THE PROBLEM
Where a line contains the word "brown", copy that line from the records below.

INFORMATION SHOWN
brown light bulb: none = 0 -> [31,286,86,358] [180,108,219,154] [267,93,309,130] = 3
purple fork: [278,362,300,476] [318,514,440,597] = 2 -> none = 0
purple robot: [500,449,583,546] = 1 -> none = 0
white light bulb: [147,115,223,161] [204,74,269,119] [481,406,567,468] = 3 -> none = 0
...
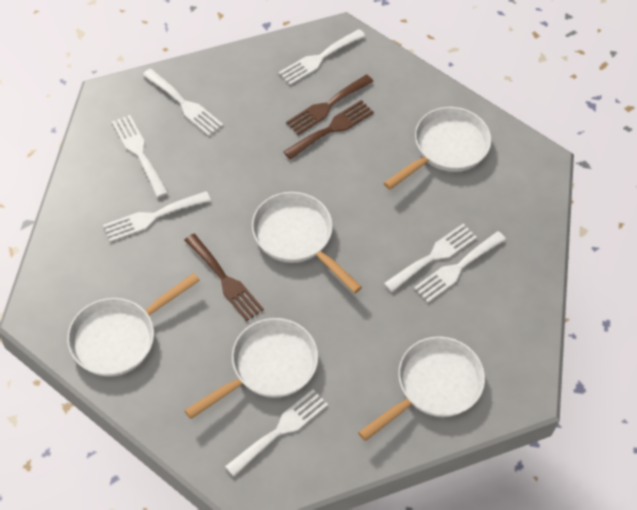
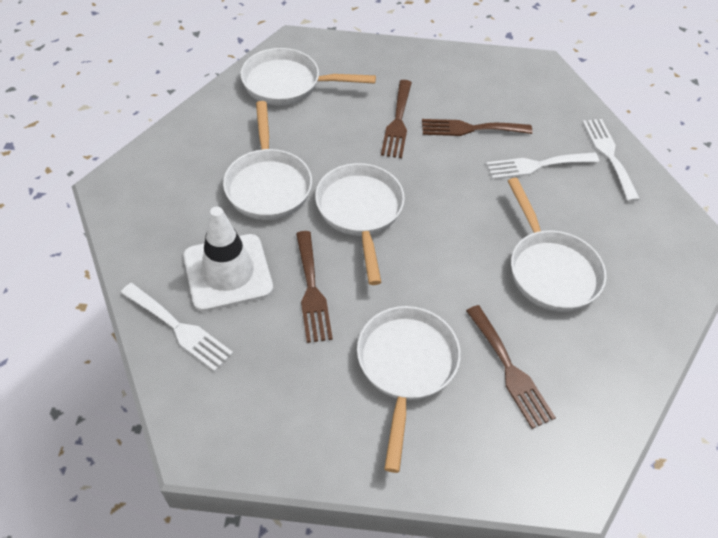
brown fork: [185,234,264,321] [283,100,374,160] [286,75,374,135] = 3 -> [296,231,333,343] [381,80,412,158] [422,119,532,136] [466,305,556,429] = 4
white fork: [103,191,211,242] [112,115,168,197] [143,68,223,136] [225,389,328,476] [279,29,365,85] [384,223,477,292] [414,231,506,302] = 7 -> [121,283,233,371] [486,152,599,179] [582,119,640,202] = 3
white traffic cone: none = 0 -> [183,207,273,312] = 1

RESULT FOR THIS EXERCISE
brown light bulb: none = 0 -> [31,286,86,358] [180,108,219,154] [267,93,309,130] = 3
brown fork: [185,234,264,321] [283,100,374,160] [286,75,374,135] = 3 -> [296,231,333,343] [381,80,412,158] [422,119,532,136] [466,305,556,429] = 4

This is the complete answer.